### Exercise details
Everything from the opening line of the records below through the line with "green 110 341" must be duplicated exactly, pictures left out.

### Records for this task
[Start of section]

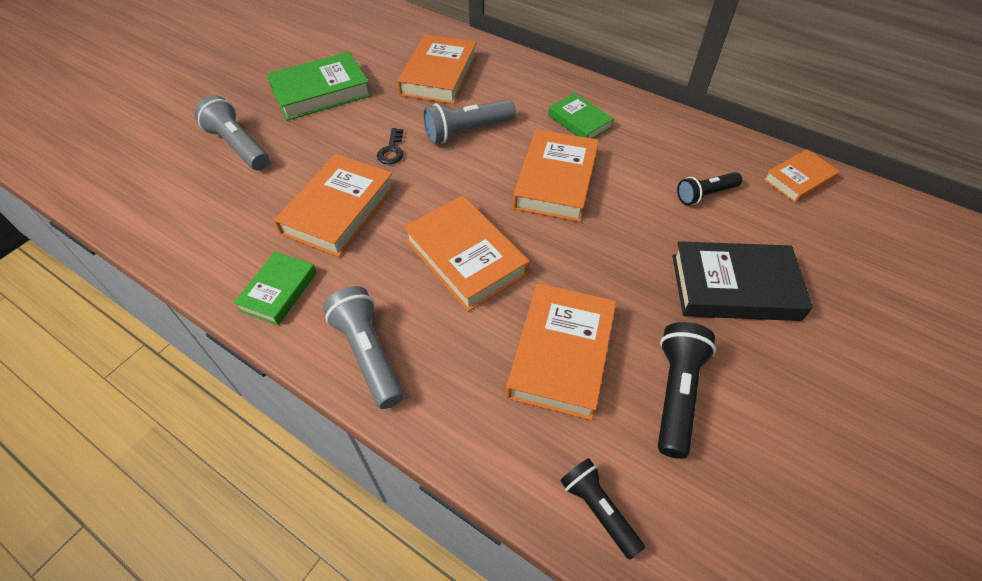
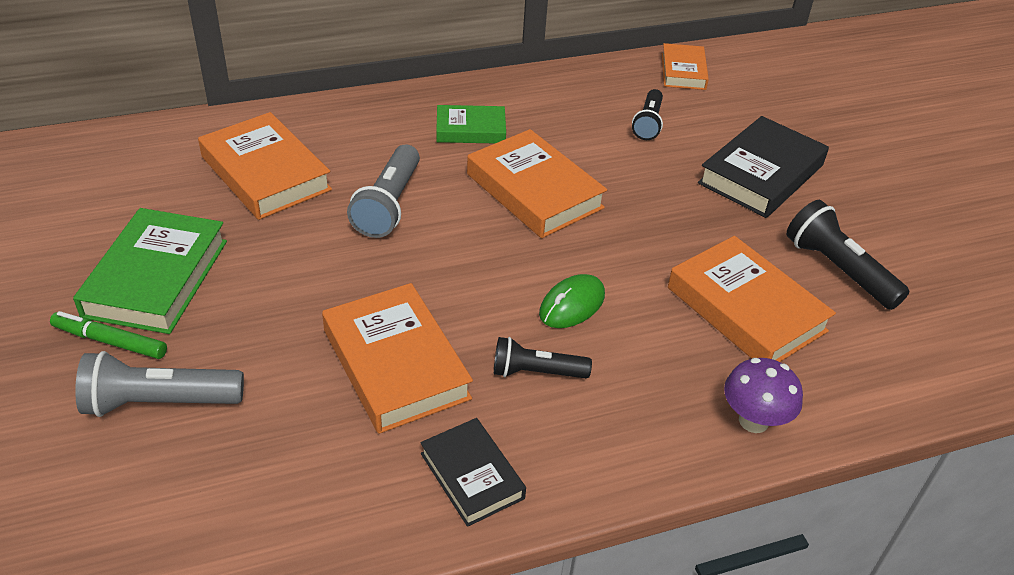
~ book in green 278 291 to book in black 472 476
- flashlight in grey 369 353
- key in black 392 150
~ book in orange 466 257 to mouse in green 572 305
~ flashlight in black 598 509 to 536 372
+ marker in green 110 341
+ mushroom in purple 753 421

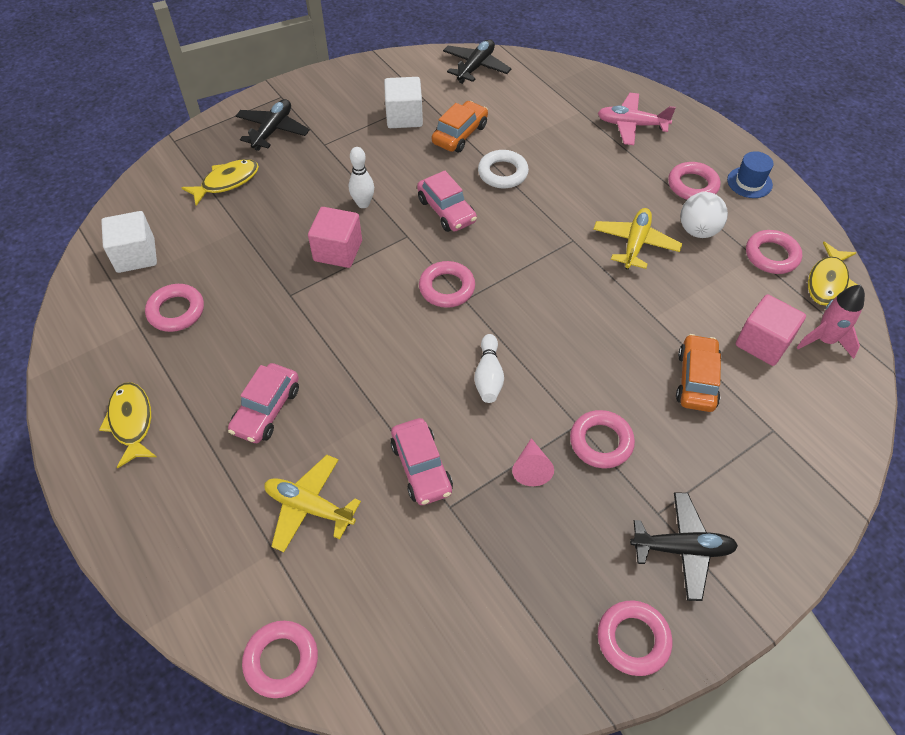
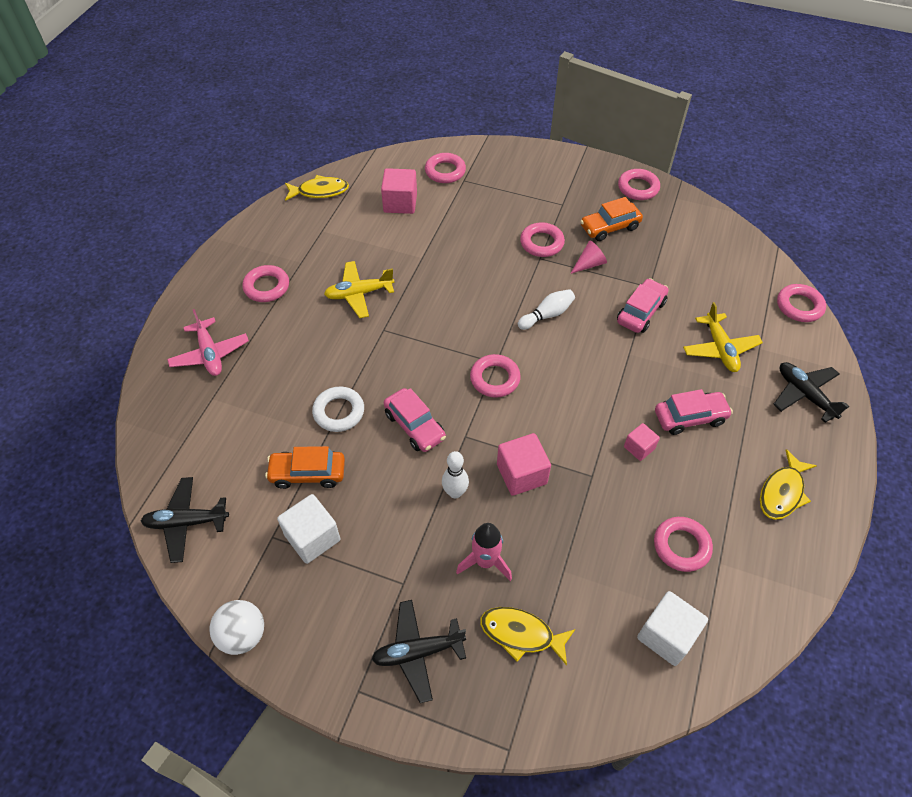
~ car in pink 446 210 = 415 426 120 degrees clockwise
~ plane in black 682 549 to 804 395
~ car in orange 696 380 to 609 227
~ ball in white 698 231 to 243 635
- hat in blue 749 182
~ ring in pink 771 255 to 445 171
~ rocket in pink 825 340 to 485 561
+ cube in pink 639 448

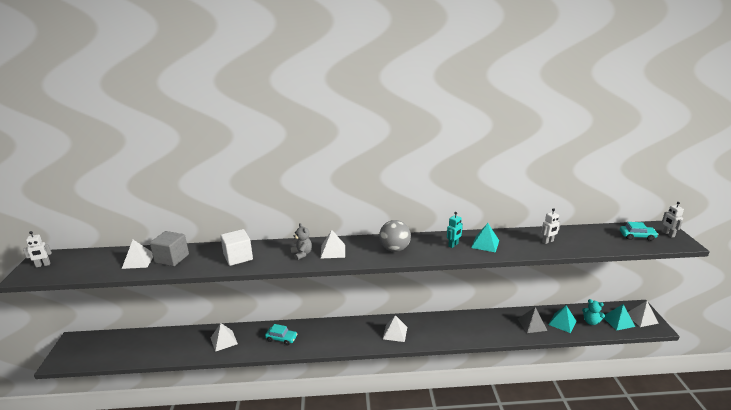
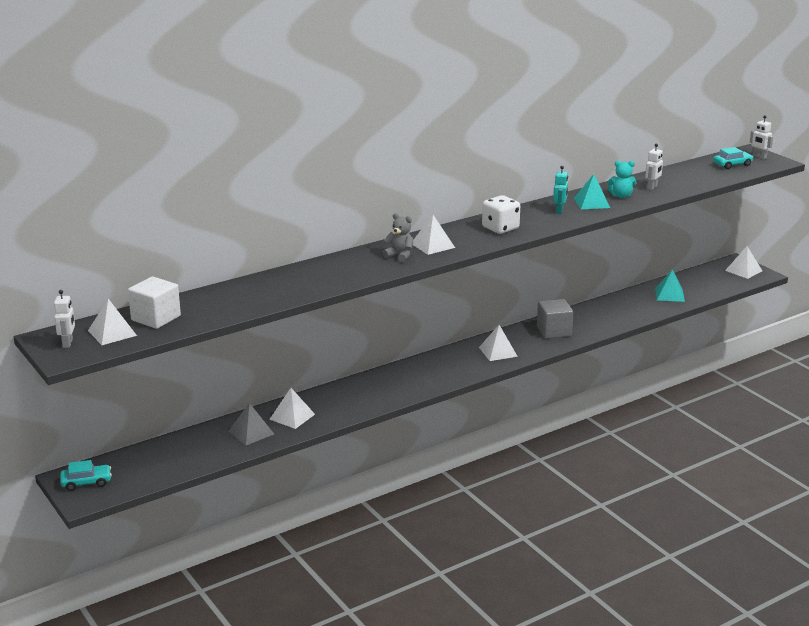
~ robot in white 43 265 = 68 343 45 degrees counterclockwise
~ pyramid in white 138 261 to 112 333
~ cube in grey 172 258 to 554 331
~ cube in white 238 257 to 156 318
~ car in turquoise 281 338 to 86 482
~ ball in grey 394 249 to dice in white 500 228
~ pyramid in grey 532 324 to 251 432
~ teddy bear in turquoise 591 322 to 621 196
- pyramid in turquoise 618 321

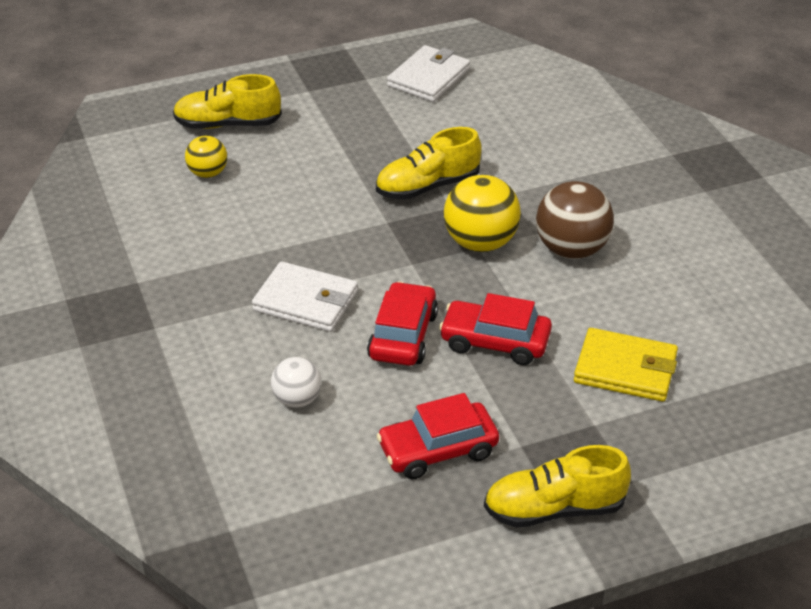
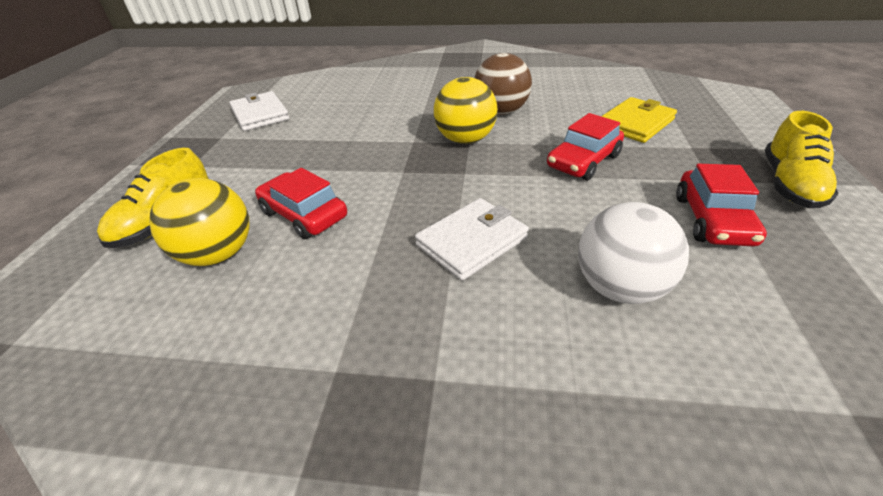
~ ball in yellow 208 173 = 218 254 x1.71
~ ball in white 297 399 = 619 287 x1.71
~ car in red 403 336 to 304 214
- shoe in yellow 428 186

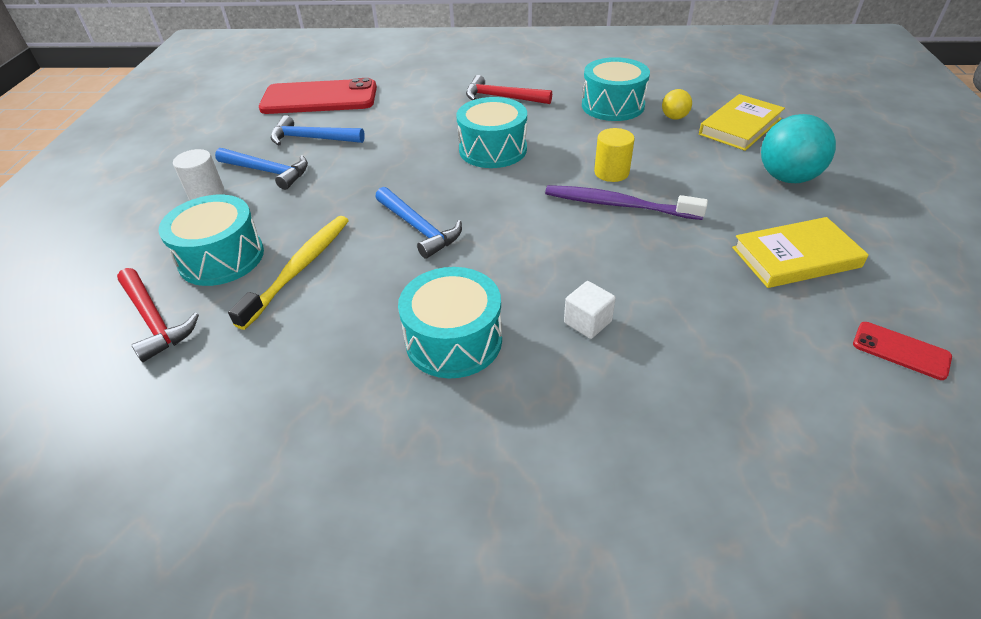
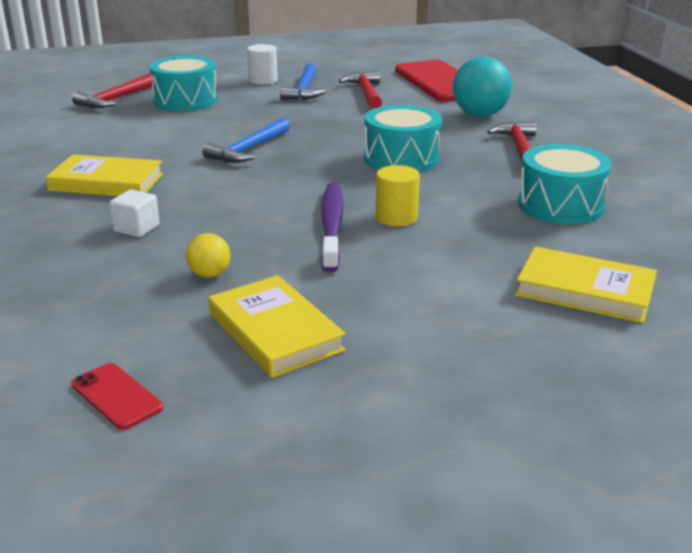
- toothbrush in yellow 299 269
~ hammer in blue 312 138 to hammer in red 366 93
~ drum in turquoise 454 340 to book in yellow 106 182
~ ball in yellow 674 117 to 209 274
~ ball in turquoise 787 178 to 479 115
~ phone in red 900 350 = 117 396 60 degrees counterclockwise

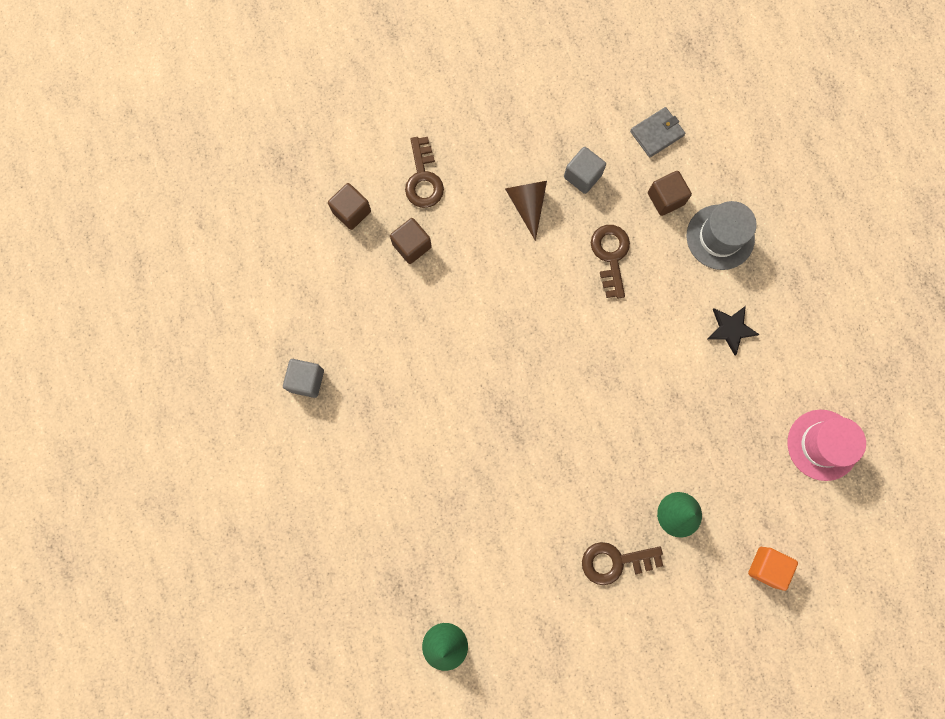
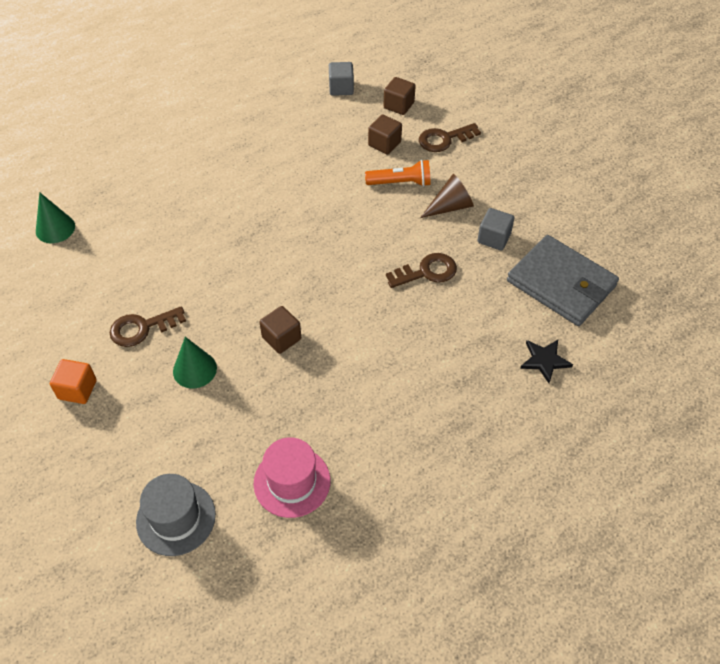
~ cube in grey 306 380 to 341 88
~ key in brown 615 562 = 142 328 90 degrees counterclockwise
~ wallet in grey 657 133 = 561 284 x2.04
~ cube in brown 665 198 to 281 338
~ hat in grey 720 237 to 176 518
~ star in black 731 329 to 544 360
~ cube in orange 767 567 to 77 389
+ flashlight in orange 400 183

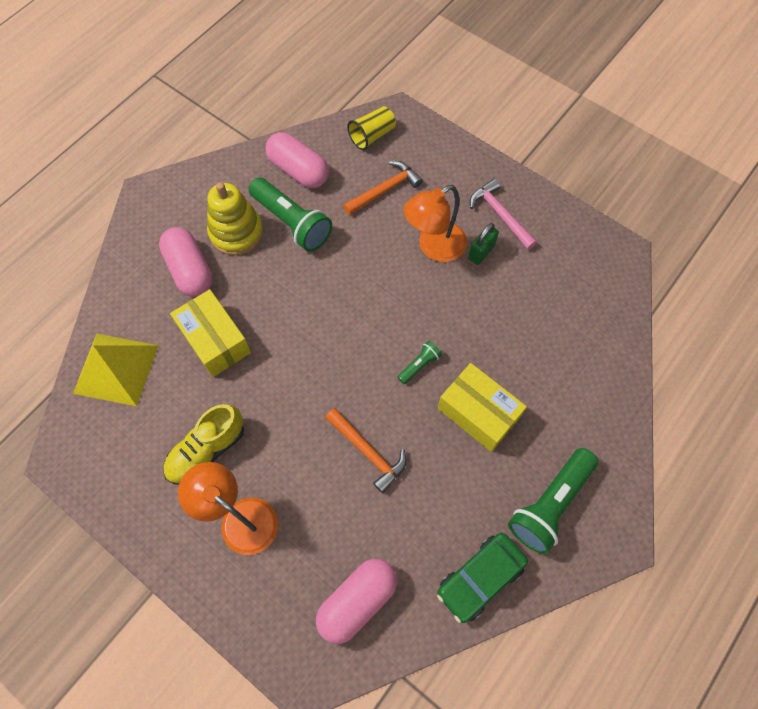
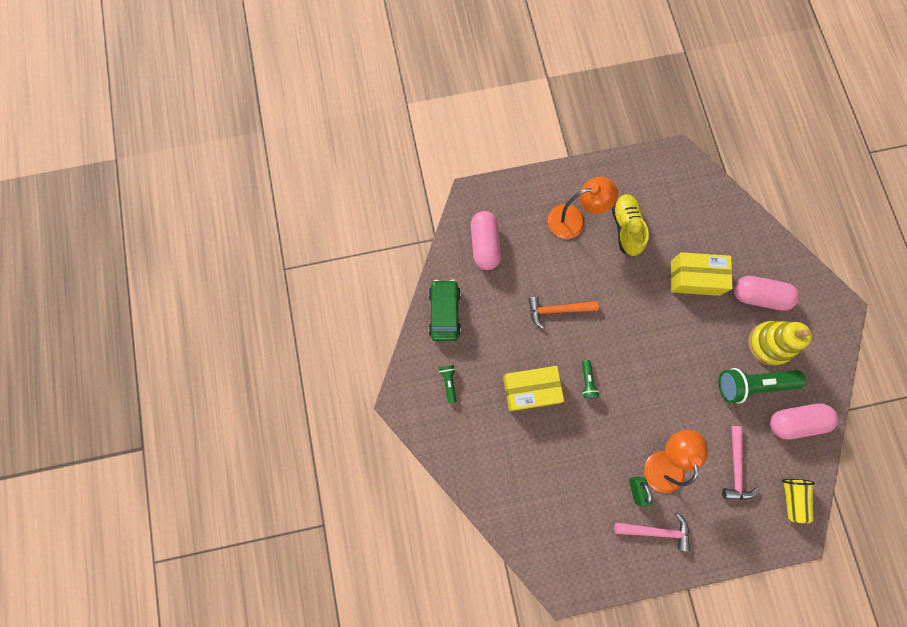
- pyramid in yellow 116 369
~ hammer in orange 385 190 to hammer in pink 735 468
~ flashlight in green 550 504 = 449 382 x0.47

[End of section]

### Task output
~ book in green 278 291 to book in black 472 476
- flashlight in grey 369 353
- key in black 392 150
~ book in orange 466 257 to mouse in green 572 305
~ flashlight in black 598 509 to 536 372
+ marker in green 110 341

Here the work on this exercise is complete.